__What the exercise asks__
Report every line of the records that contains the word "tile".

__Input records__
=== Section Start ===

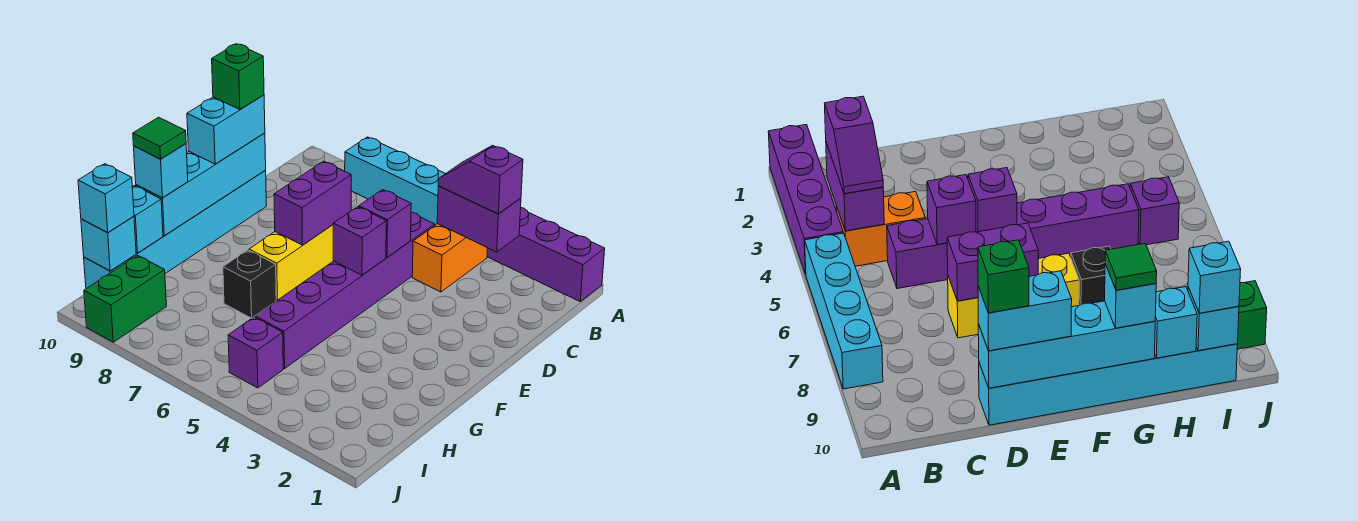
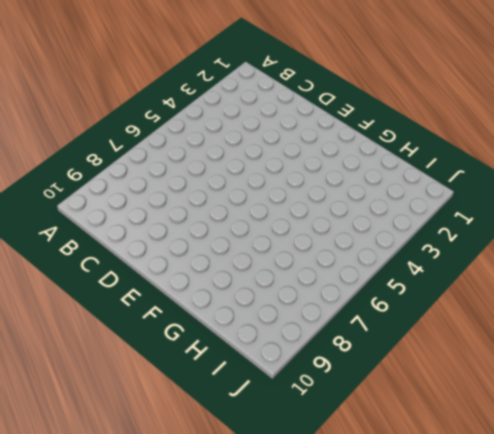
none -> purple 1x4 brick [487,208,605,302]
none -> cyan 1x4 brick [345,137,445,225]
none -> orange 1x2 brick [412,224,487,292]

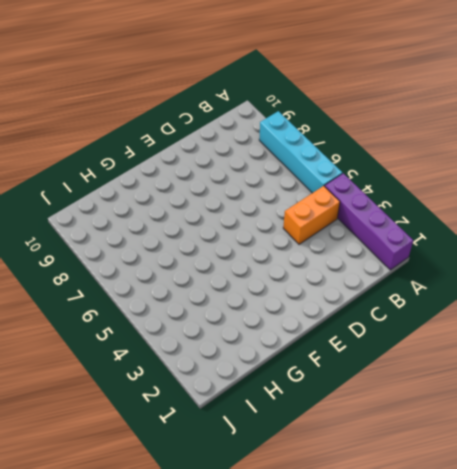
none -> purple 1x6 brick [255,212,435,369]
none -> yellow 1x3 brick [249,225,333,300]
none -> cyan 1x6 brick [84,171,266,289]

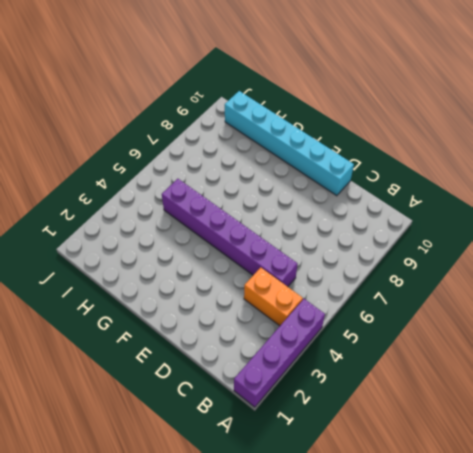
none -> cyan 1x4 brick [345,137,445,225]
none -> yellow 1x3 brick [249,225,333,300]
none -> black 1x1 brick [223,250,276,318]

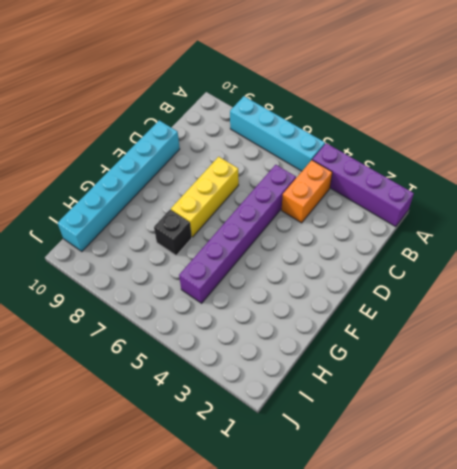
none -> purple 1x1 brick [228,317,283,388]
none -> green 1x2 brick [84,255,166,342]
none -> purple 1x2 brick [437,186,521,252]

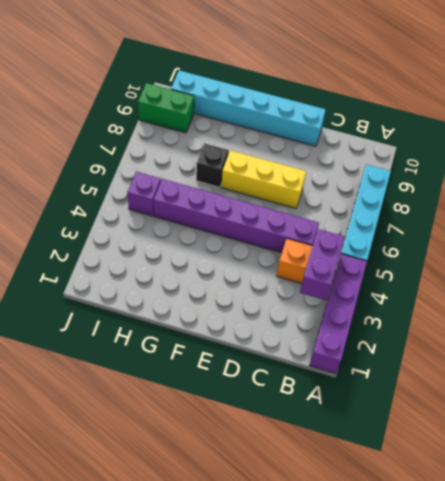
none -> purple 1x1 brick [359,190,411,257]
none -> purple 1x2 brick [274,161,351,245]
none -> cyan 1x4 brick [136,133,266,236]

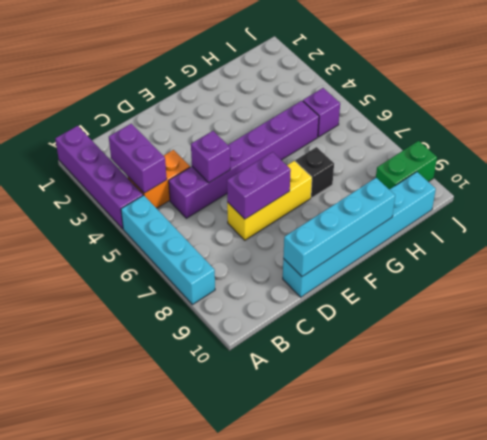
none -> purple 1x1 brick [333,207,386,275]
none -> cyan 1x1 brick [132,186,163,253]
none -> cyan 1x1 brick [81,217,136,271]

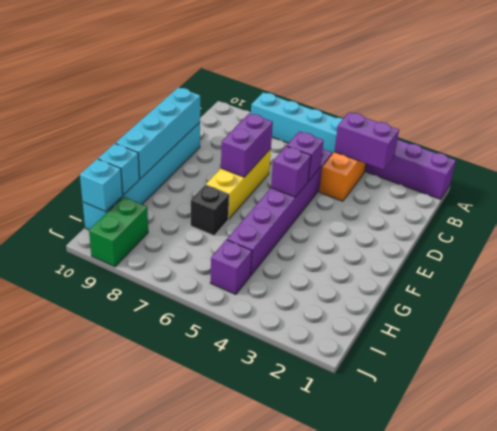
none -> purple 1x2 slope [438,146,523,214]
none -> cyan 1x2 brick [187,95,265,164]
none -> cyan 1x1 brick [134,144,188,198]

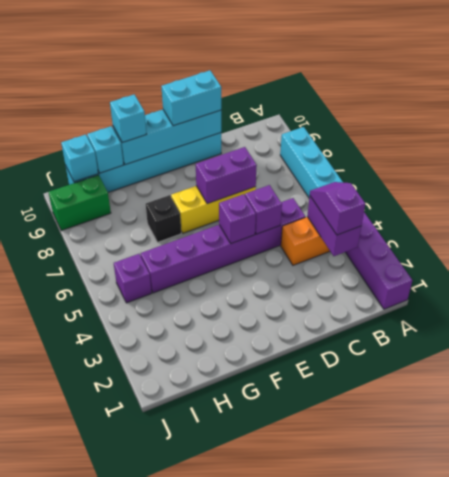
none -> cyan 1x1 brick [78,164,134,232]
none -> green 1x1 brick [212,44,264,110]
none -> green 1x1 tile [133,117,186,159]

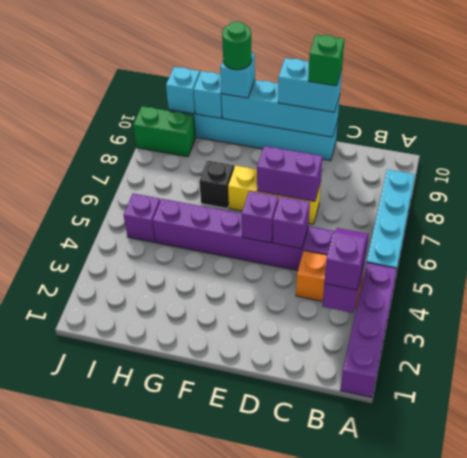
green 1x1 round brick [222,21,252,70] -> green 1x1 tile [133,117,186,159]
none -> cyan 1x1 brick [78,164,134,232]

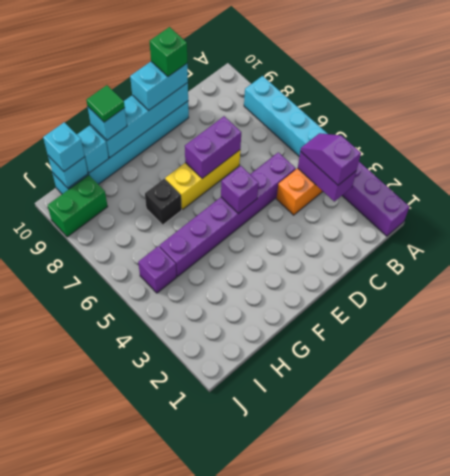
none -> purple 1x1 brick [359,190,411,257]

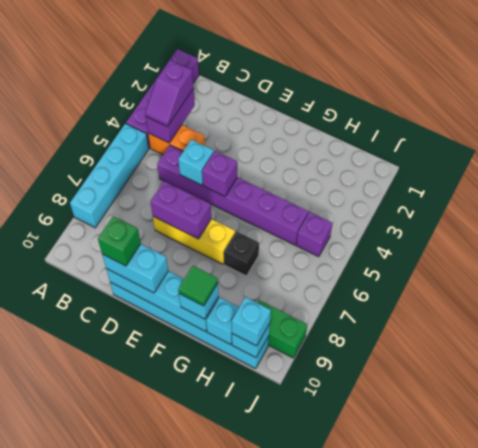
cyan 1x1 brick [178,140,214,185] -> purple 1x1 brick [359,190,411,257]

=== Section End ===

__Result of this task__
none -> green 1x1 tile [133,117,186,159]
green 1x1 round brick [222,21,252,70] -> green 1x1 tile [133,117,186,159]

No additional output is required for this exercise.